Data for analysis:
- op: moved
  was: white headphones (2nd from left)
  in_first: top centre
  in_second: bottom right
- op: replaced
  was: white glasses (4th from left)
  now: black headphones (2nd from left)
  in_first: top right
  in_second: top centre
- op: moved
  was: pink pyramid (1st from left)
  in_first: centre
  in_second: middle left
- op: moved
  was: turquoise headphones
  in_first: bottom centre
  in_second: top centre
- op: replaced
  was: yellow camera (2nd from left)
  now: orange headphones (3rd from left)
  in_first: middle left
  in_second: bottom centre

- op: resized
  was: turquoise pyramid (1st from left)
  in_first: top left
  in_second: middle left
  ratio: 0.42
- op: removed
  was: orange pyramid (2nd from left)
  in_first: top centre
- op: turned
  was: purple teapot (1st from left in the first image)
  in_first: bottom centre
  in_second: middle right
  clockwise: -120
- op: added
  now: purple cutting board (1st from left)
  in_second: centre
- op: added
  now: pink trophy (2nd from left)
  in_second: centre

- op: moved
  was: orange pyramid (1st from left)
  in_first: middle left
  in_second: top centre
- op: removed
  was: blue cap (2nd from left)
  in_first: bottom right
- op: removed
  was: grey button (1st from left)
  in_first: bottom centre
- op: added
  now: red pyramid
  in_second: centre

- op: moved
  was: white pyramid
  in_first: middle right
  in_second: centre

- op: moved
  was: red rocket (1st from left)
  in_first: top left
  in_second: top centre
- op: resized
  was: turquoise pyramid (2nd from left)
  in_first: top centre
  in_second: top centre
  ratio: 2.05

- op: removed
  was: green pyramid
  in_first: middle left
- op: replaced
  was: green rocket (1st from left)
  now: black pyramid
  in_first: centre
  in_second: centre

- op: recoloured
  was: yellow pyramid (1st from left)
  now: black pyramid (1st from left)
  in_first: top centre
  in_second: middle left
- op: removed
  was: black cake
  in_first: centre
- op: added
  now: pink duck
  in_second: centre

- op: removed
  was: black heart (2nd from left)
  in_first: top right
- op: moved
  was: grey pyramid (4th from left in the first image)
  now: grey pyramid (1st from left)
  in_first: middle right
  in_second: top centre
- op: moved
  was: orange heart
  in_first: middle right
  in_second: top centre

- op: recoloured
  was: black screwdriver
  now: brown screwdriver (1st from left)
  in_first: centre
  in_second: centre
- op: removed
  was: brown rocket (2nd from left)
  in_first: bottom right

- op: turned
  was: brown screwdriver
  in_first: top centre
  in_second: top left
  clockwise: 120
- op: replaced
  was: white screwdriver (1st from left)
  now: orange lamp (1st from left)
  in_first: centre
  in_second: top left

Task requirements: Return each full line of the entries that contains the word "headphones".

Task response:
  was: white headphones (2nd from left)
  now: black headphones (2nd from left)
  was: turquoise headphones
  now: orange headphones (3rd from left)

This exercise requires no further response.